> [Working data]
○ ○ ○ ○ ○ ○ ○
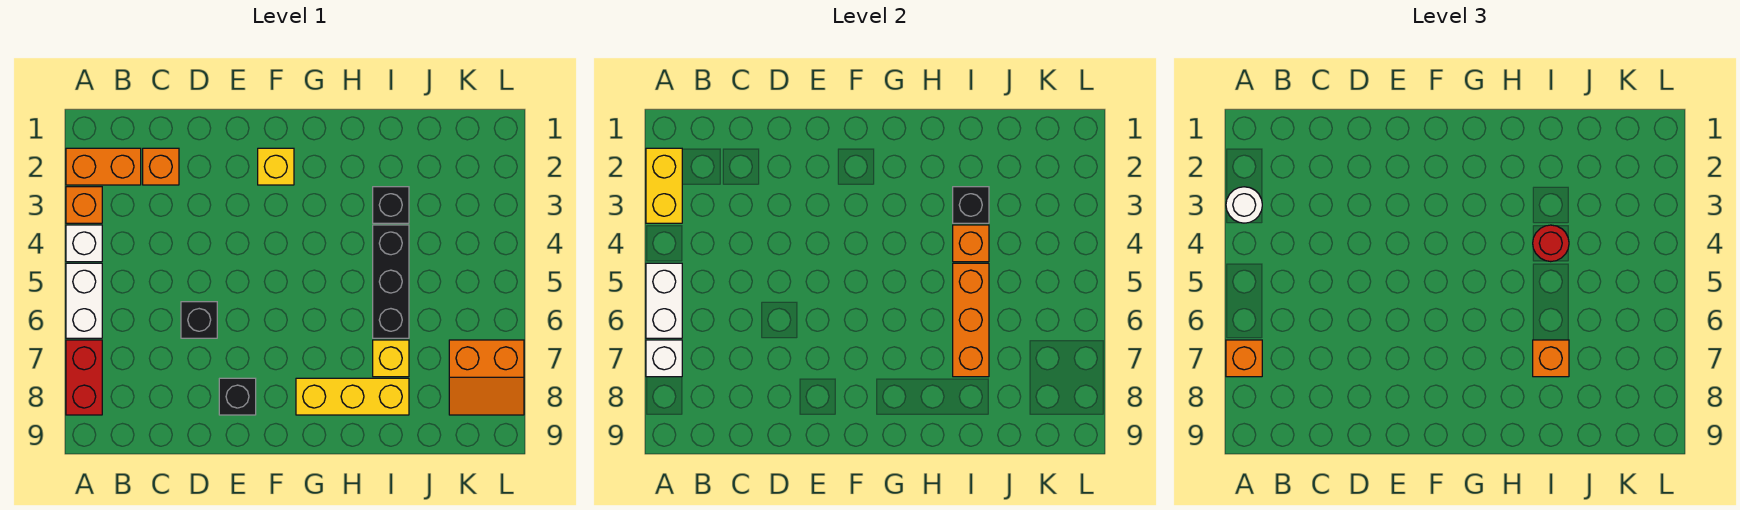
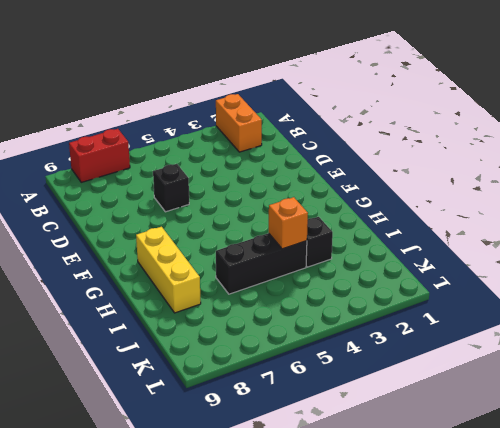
none -> orange brick A3 level 1
none -> white brick A4 level 1
none -> white brick A5:A6 level 1

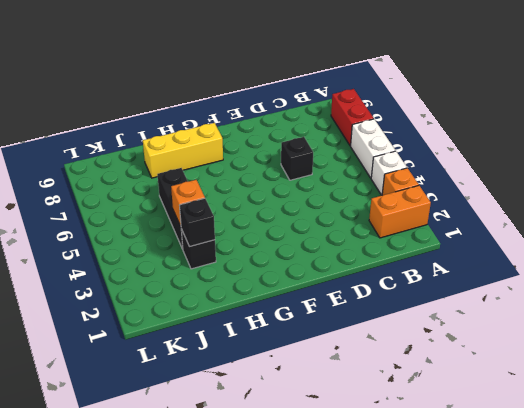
none -> orange brick C2 level 1
none -> black brick E8 level 1
none -> yellow brick F2 level 1

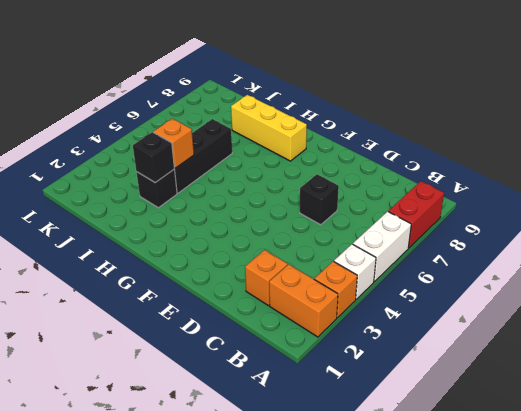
none -> black brick E8 level 1
none -> yellow brick F2 level 1
none -> yellow brick I7 level 1

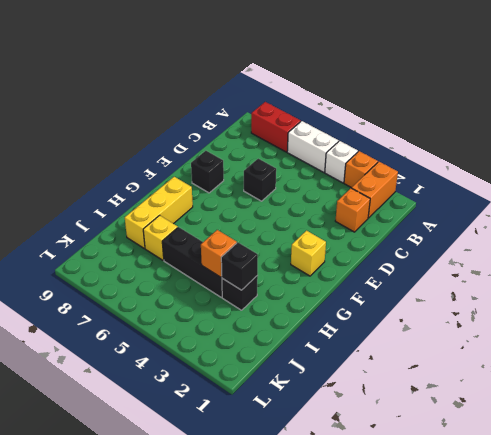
none -> orange slope K7:L8 level 1 top 7
none -> yellow brick A2:A3 level 2
none -> white brick A5:A6 level 2

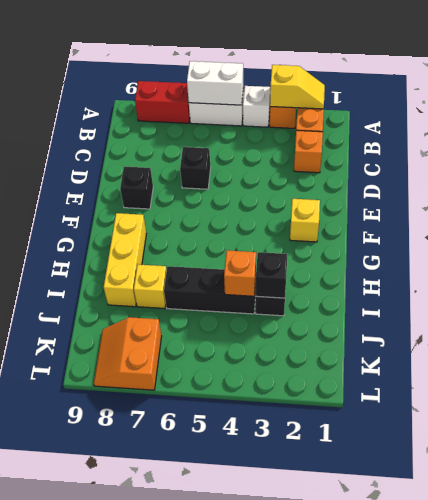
yellow slope A2:A3 level 2 top 3 -> yellow brick A2:A3 level 2
none -> white brick A7 level 2
none -> orange brick I5:I7 level 2
none -> white round brick A3 level 3

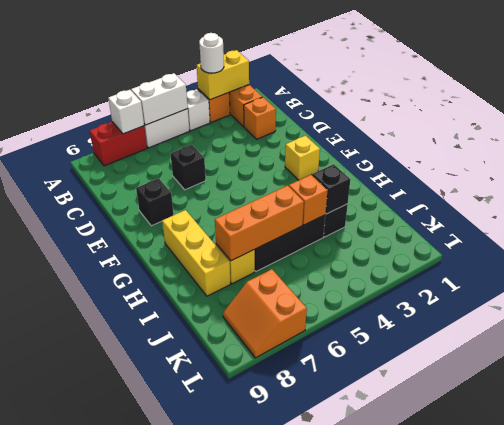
none -> orange brick A7 level 3
none -> red round brick I4 level 3
none -> orange brick I7 level 3

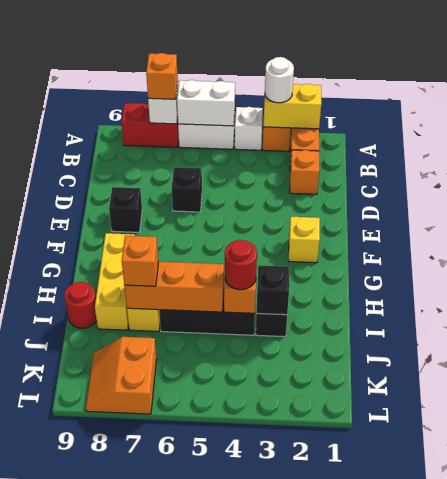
red round brick I9 level 1 -> none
○ ○ ○ ○ ○ ○ ○
> [Exercise goal] Everything in the entries except the pictures should be returned exactly as given.

> [Solution for this exercise]
none -> orange brick A3 level 1
none -> white brick A4 level 1
none -> white brick A5:A6 level 1

none -> orange brick C2 level 1
none -> black brick E8 level 1
none -> yellow brick F2 level 1

none -> black brick E8 level 1
none -> yellow brick F2 level 1
none -> yellow brick I7 level 1

none -> orange slope K7:L8 level 1 top 7
none -> yellow brick A2:A3 level 2
none -> white brick A5:A6 level 2

yellow slope A2:A3 level 2 top 3 -> yellow brick A2:A3 level 2
none -> white brick A7 level 2
none -> orange brick I5:I7 level 2
none -> white round brick A3 level 3

none -> orange brick A7 level 3
none -> red round brick I4 level 3
none -> orange brick I7 level 3

red round brick I9 level 1 -> none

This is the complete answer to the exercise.